** Extracted information follows **

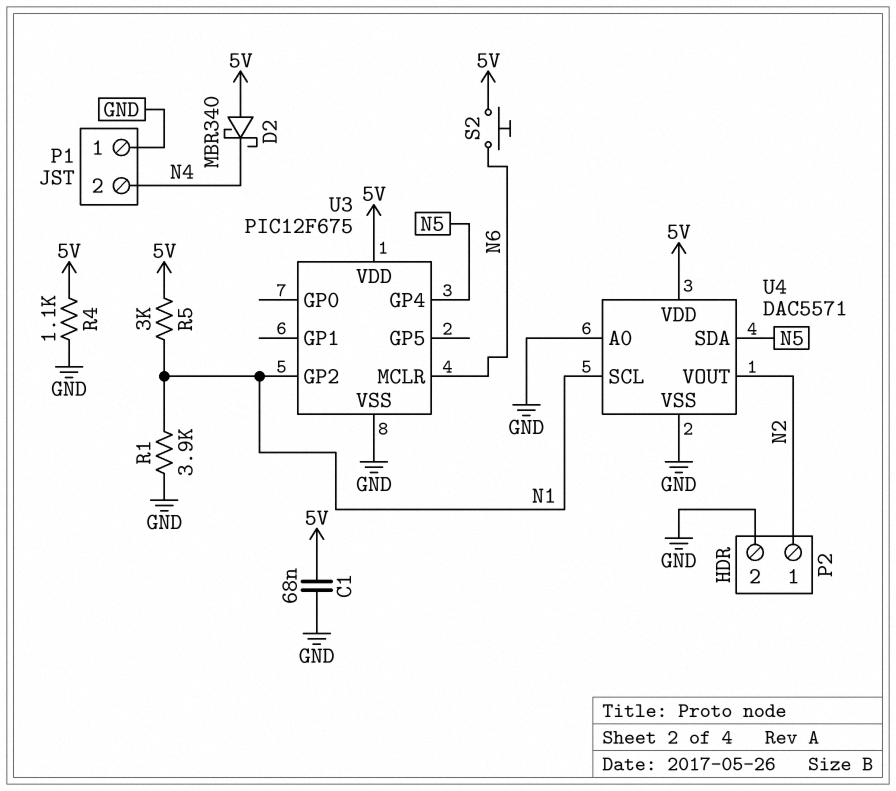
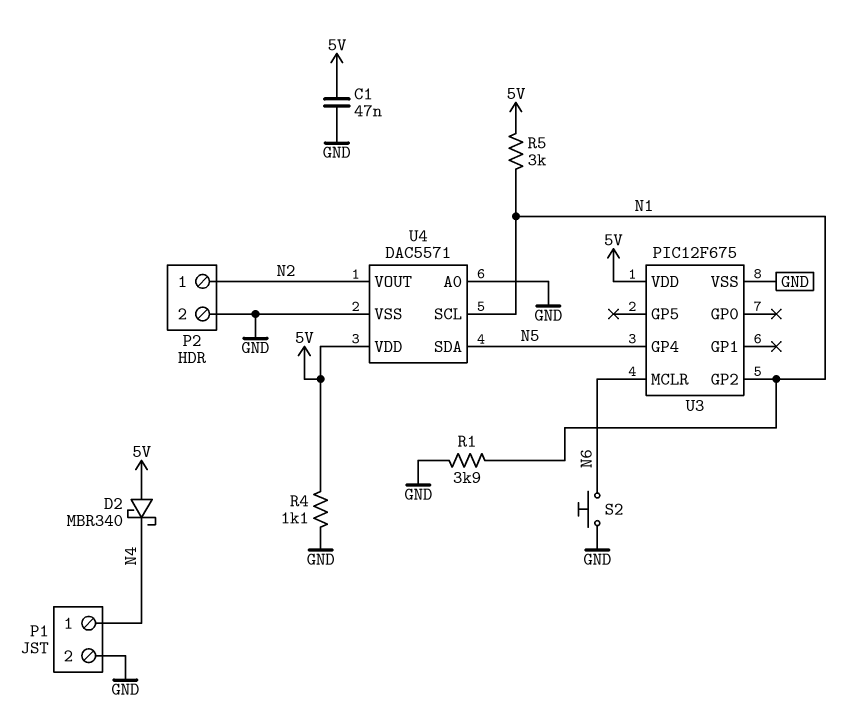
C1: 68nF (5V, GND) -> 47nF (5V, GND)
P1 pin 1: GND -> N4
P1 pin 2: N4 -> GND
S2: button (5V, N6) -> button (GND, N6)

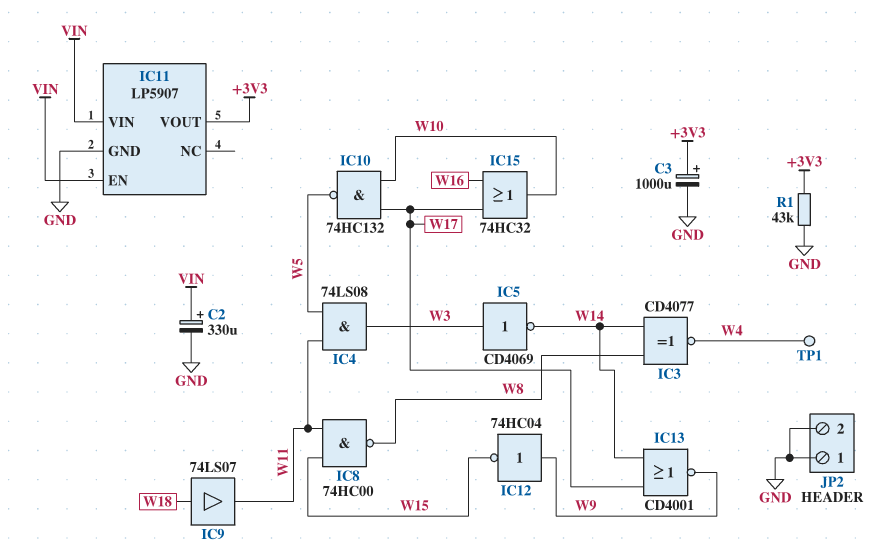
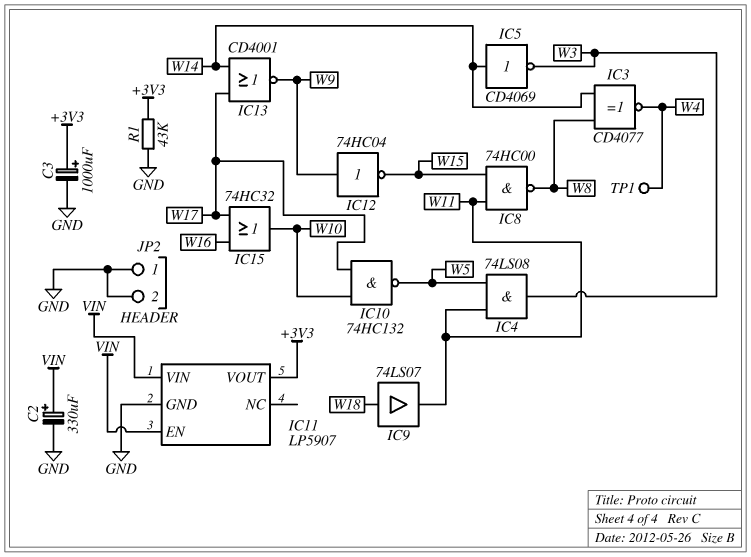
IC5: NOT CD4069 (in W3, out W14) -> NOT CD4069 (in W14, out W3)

** End of Extracted information **
** Extracted information follows **

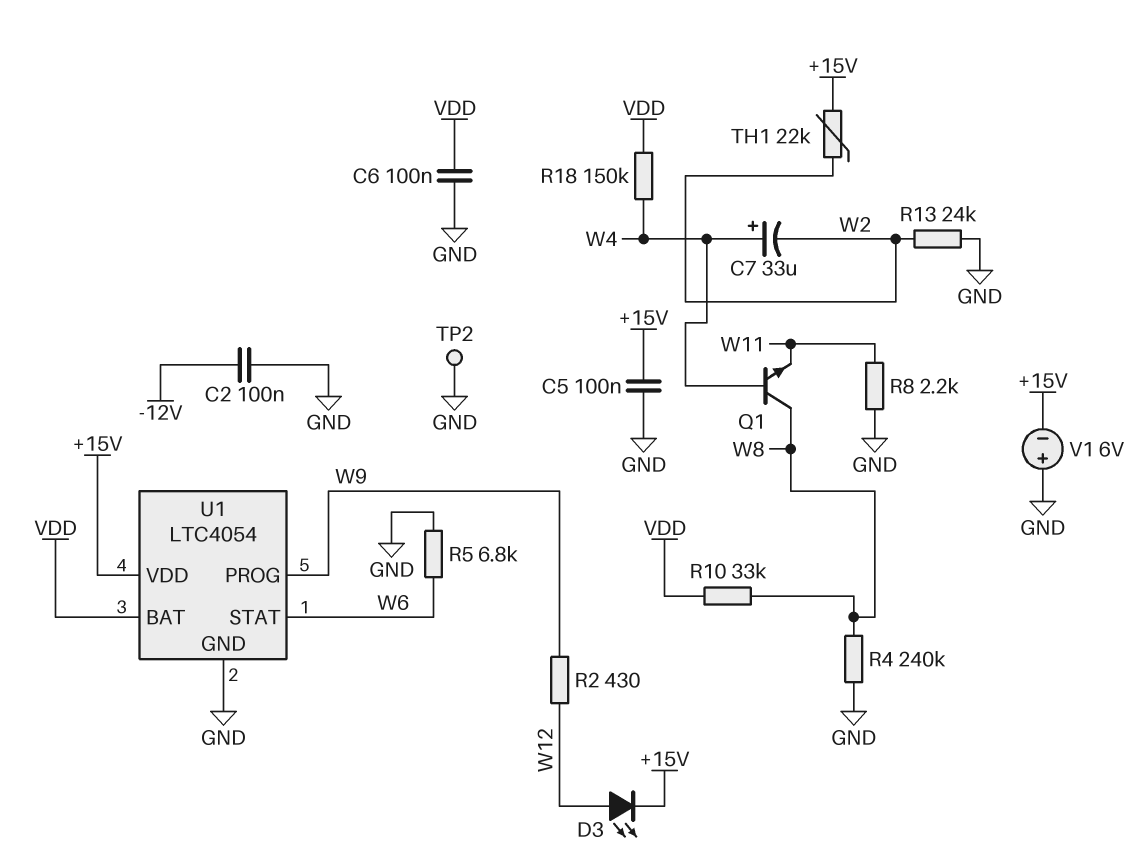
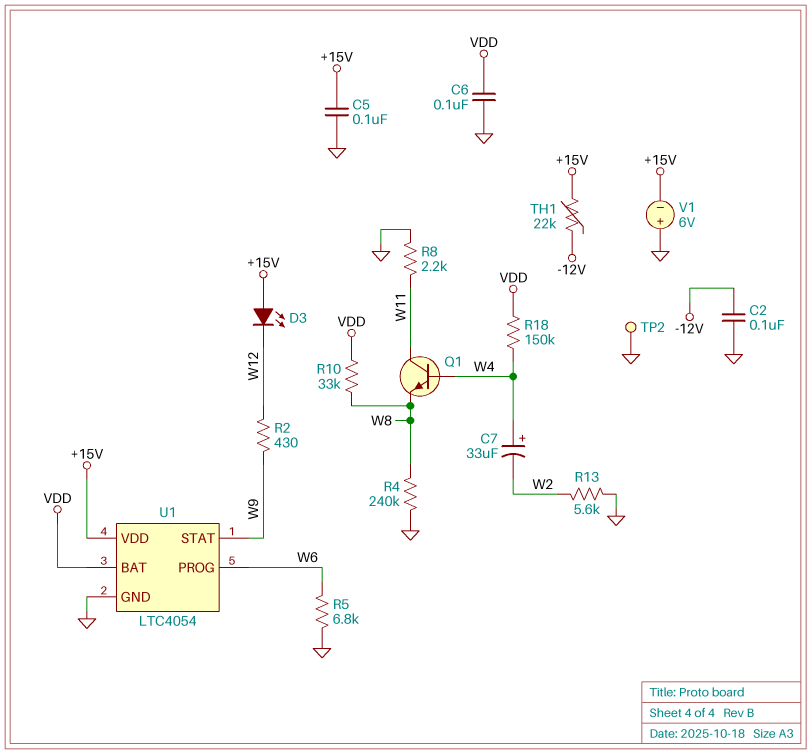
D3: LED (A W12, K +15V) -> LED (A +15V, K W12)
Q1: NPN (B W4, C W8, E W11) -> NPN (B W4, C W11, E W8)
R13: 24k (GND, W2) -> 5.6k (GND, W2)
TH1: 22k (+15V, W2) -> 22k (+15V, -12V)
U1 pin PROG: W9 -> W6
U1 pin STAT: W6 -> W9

** End of Extracted information **

Among the lines above, repeat exactly those from the line with "D3: LED (A W12, K" to the line with "U1 pin STAT: W6 -> W9", counting both ends.

[Worked solution]:
D3: LED (A W12, K +15V) -> LED (A +15V, K W12)
Q1: NPN (B W4, C W8, E W11) -> NPN (B W4, C W11, E W8)
R13: 24k (GND, W2) -> 5.6k (GND, W2)
TH1: 22k (+15V, W2) -> 22k (+15V, -12V)
U1 pin PROG: W9 -> W6
U1 pin STAT: W6 -> W9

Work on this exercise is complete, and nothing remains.